Task description: These entries must be printed again exactly as they are.

Difference listings
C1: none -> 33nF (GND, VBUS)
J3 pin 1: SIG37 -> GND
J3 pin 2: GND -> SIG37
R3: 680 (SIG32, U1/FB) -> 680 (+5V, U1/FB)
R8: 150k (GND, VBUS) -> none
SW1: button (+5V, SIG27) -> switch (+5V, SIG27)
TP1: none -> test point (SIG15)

Exercise answer:
C1: none -> 33nF (GND, VBUS)
J3 pin 1: SIG37 -> GND
J3 pin 2: GND -> SIG37
R3: 680 (SIG32, U1/FB) -> 680 (+5V, U1/FB)
R8: 150k (GND, VBUS) -> none
SW1: button (+5V, SIG27) -> switch (+5V, SIG27)
TP1: none -> test point (SIG15)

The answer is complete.